Image sets with object changes:
.....

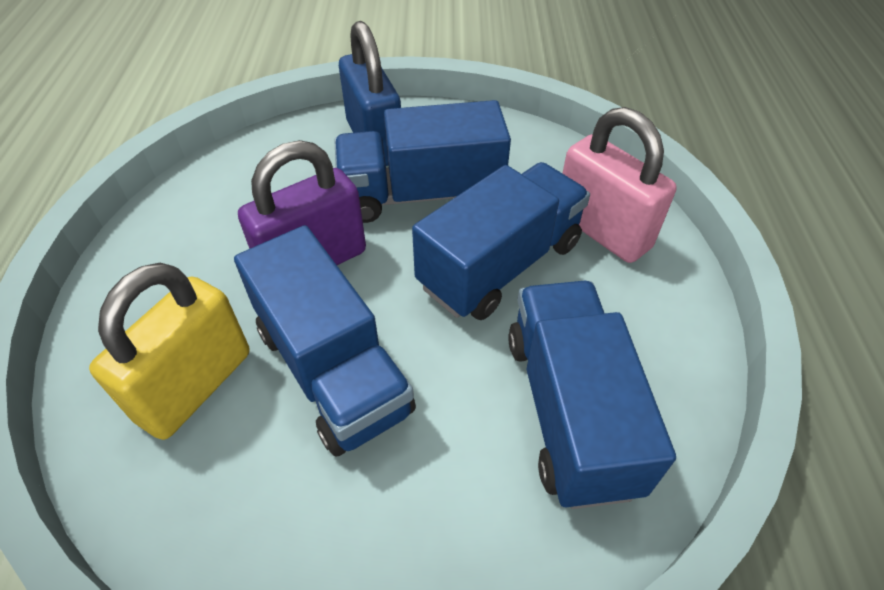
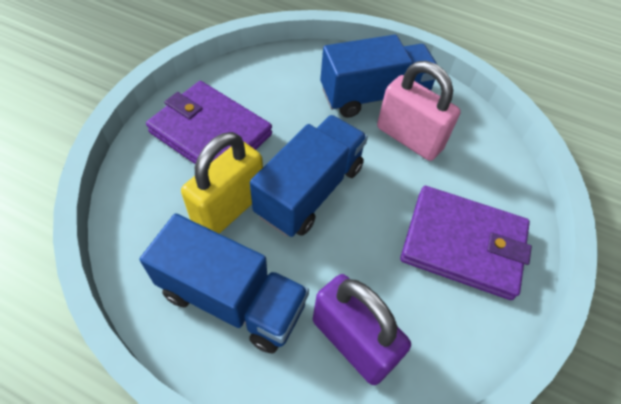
blue padlock: 1 -> 0
blue truck: 4 -> 3
purple wallet: 0 -> 2

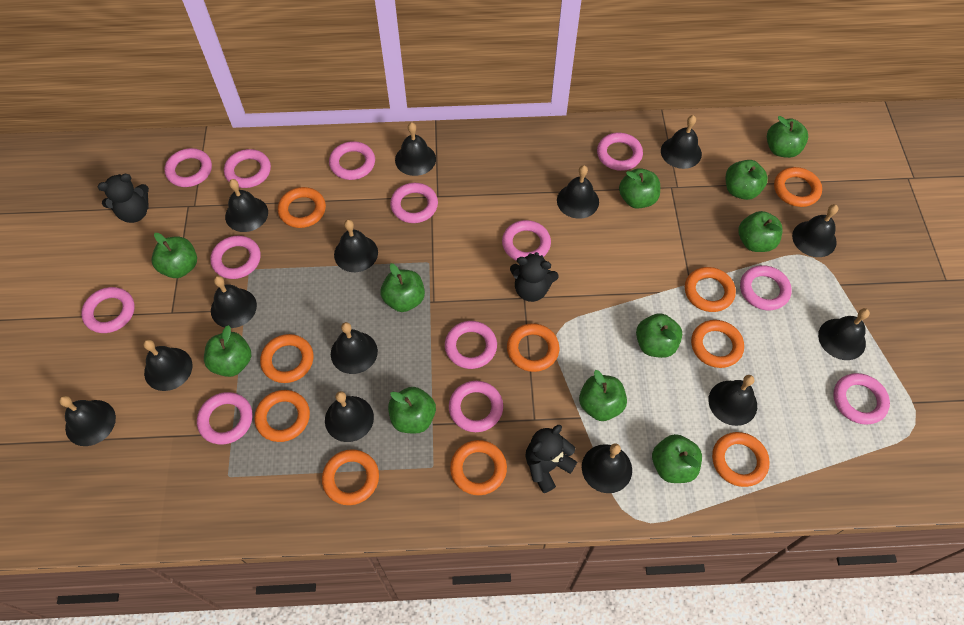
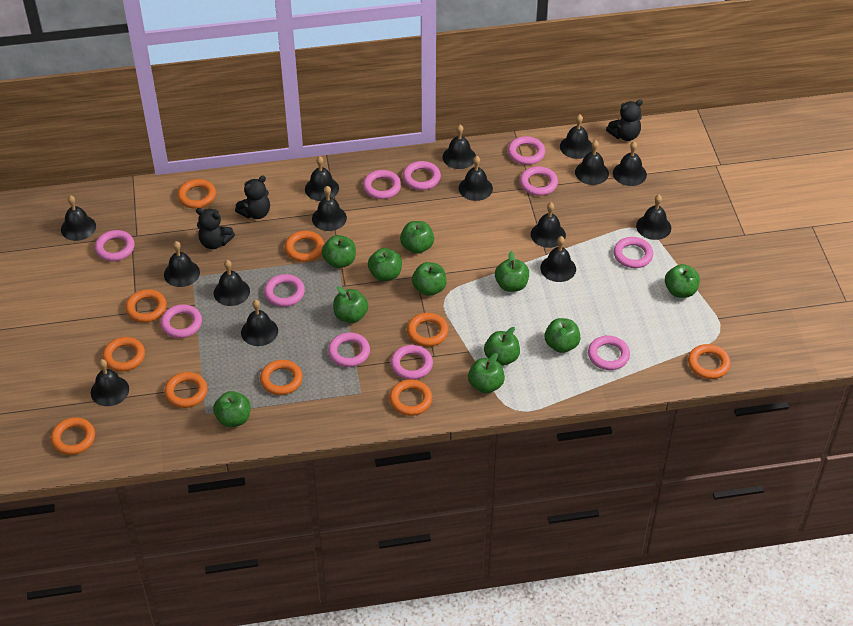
black bell: 14 -> 15
pink ring: 13 -> 11

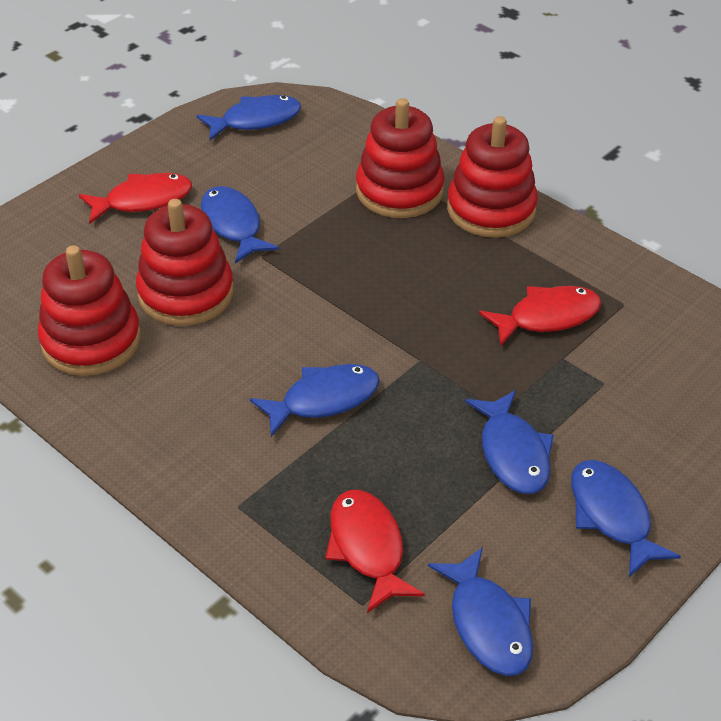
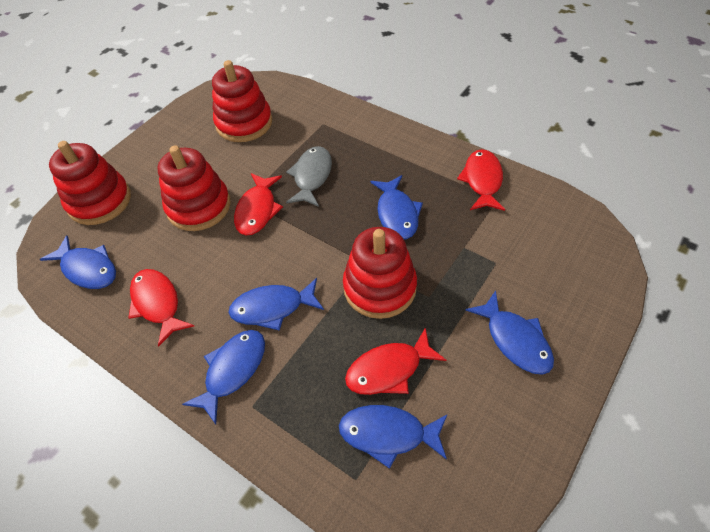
grey fish: 0 -> 1
red fish: 3 -> 4

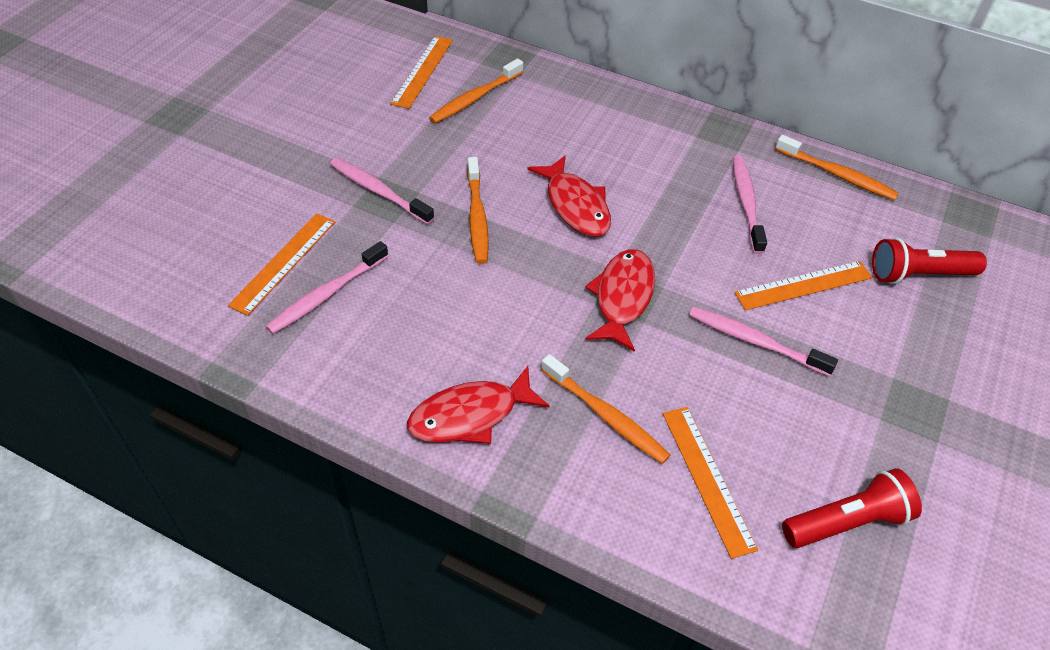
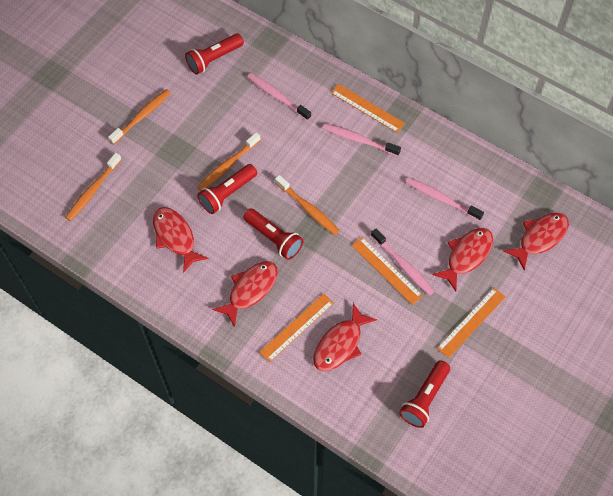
red fish: 3 -> 5
red flashlight: 2 -> 4

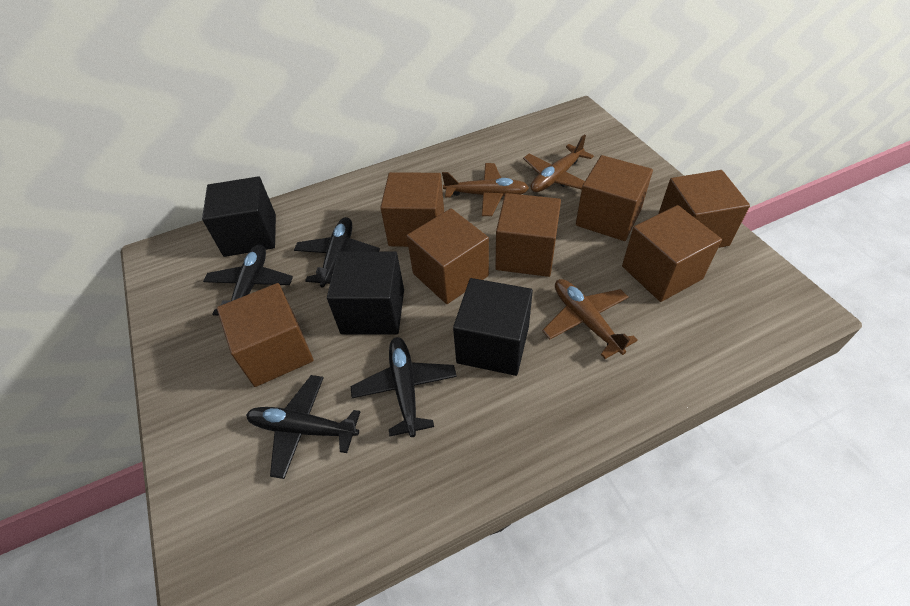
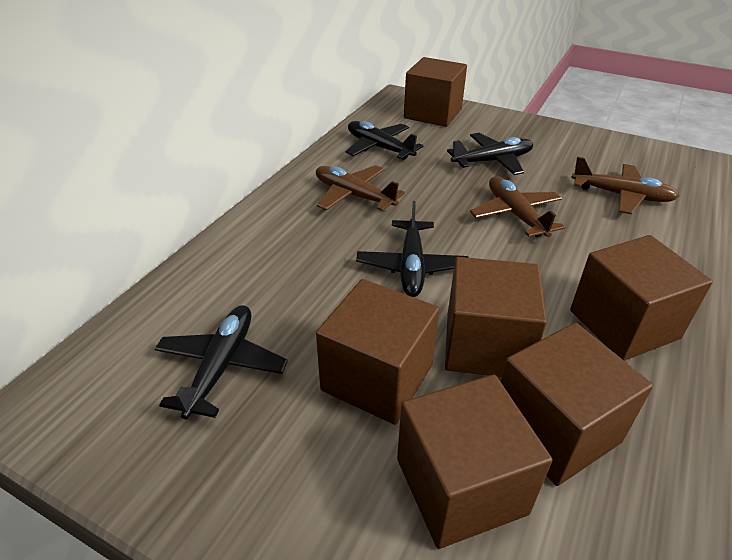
black cube: 3 -> 0
brown cube: 7 -> 6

.....

Problem. Reproduce the records above exactly, excluding every picture.

Exercise result.
blue padlock: 1 -> 0
blue truck: 4 -> 3
purple wallet: 0 -> 2

black bell: 14 -> 15
pink ring: 13 -> 11

grey fish: 0 -> 1
red fish: 3 -> 4

red fish: 3 -> 5
red flashlight: 2 -> 4

black cube: 3 -> 0
brown cube: 7 -> 6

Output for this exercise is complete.